• _Entries shown_
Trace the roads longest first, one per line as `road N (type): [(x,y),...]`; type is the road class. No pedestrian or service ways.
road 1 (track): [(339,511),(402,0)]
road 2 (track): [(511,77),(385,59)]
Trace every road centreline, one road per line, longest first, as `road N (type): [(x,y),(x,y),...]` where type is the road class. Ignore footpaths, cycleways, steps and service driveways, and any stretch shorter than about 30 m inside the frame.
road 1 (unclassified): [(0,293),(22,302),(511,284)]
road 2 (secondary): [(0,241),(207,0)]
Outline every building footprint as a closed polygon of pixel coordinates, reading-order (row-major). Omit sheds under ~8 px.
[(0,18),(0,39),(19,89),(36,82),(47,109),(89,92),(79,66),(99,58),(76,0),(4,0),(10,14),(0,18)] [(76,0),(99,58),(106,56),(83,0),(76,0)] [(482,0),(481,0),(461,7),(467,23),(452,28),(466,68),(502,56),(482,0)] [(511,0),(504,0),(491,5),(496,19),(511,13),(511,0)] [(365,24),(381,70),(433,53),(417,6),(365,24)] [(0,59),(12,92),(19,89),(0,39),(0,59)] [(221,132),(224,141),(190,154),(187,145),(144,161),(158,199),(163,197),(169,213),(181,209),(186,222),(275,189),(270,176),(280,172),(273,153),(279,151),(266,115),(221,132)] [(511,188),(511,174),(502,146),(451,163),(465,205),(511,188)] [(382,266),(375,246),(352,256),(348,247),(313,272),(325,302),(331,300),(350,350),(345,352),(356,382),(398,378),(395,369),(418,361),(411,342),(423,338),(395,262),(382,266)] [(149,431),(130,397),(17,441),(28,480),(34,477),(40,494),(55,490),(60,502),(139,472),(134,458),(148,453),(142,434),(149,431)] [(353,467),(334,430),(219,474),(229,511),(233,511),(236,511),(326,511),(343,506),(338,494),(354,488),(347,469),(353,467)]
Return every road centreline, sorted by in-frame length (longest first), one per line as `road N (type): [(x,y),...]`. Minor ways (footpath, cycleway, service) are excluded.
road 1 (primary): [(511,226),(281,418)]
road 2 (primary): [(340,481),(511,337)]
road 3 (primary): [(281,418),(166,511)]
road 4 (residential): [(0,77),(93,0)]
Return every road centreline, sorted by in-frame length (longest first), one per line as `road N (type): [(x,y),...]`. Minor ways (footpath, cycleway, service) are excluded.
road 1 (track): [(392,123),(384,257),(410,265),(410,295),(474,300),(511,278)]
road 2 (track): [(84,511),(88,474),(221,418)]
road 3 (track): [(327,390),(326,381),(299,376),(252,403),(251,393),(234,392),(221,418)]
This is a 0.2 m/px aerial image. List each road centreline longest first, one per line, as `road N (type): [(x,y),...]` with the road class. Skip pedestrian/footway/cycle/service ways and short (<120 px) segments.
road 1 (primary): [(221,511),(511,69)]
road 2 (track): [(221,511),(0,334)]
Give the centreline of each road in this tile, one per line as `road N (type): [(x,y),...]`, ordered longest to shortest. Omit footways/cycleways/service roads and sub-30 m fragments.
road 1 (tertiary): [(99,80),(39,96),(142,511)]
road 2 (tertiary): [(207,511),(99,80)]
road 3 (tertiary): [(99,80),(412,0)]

• _Objective_
Copy out all of the material above word for word, with no changes.

• _Response for this exercise_
Trace the roads longest first, one per line as `road N (type): [(x,y),...]`; type is the road class. No pedestrian or service ways.
road 1 (track): [(339,511),(402,0)]
road 2 (track): [(511,77),(385,59)]
Trace every road centreline, one road per line, longest first, as `road N (type): [(x,y),(x,y),...]` where type is the road class. Ignore footpaths, cycleways, steps and service driveways, and any stretch shorter than about 30 m inside the frame.
road 1 (unclassified): [(0,293),(22,302),(511,284)]
road 2 (secondary): [(0,241),(207,0)]
Outline every building footprint as a closed polygon of pixel coordinates, reading-order (row-major). Omit sheds under ~8 px.
[(0,18),(0,39),(19,89),(36,82),(47,109),(89,92),(79,66),(99,58),(76,0),(4,0),(10,14),(0,18)] [(76,0),(99,58),(106,56),(83,0),(76,0)] [(482,0),(481,0),(461,7),(467,23),(452,28),(466,68),(502,56),(482,0)] [(511,0),(504,0),(491,5),(496,19),(511,13),(511,0)] [(365,24),(381,70),(433,53),(417,6),(365,24)] [(0,59),(12,92),(19,89),(0,39),(0,59)] [(221,132),(224,141),(190,154),(187,145),(144,161),(158,199),(163,197),(169,213),(181,209),(186,222),(275,189),(270,176),(280,172),(273,153),(279,151),(266,115),(221,132)] [(511,188),(511,174),(502,146),(451,163),(465,205),(511,188)] [(382,266),(375,246),(352,256),(348,247),(313,272),(325,302),(331,300),(350,350),(345,352),(356,382),(398,378),(395,369),(418,361),(411,342),(423,338),(395,262),(382,266)] [(149,431),(130,397),(17,441),(28,480),(34,477),(40,494),(55,490),(60,502),(139,472),(134,458),(148,453),(142,434),(149,431)] [(353,467),(334,430),(219,474),(229,511),(233,511),(236,511),(326,511),(343,506),(338,494),(354,488),(347,469),(353,467)]
Return every road centreline, sorted by in-frame length (longest first), one per line as `road N (type): [(x,y),...]`. Minor ways (footpath, cycleway, service) are excluded.
road 1 (primary): [(511,226),(281,418)]
road 2 (primary): [(340,481),(511,337)]
road 3 (primary): [(281,418),(166,511)]
road 4 (residential): [(0,77),(93,0)]
Return every road centreline, sorted by in-frame length (longest first), one per line as `road N (type): [(x,y),...]`. Minor ways (footpath, cycleway, service) are excluded.
road 1 (track): [(392,123),(384,257),(410,265),(410,295),(474,300),(511,278)]
road 2 (track): [(84,511),(88,474),(221,418)]
road 3 (track): [(327,390),(326,381),(299,376),(252,403),(251,393),(234,392),(221,418)]
This is a 0.2 m/px aerial image. List each road centreline longest first, one per line, as `road N (type): [(x,y),...]` with the road class. Skip pedestrian/footway/cycle/service ways and short (<120 px) segments.
road 1 (primary): [(221,511),(511,69)]
road 2 (track): [(221,511),(0,334)]
Give the centreline of each road in this tile, one per line as `road N (type): [(x,y),...]`, ordered longest to shortest. Omit footways/cycleways/service roads and sub-30 m fragments.
road 1 (tertiary): [(99,80),(39,96),(142,511)]
road 2 (tertiary): [(207,511),(99,80)]
road 3 (tertiary): [(99,80),(412,0)]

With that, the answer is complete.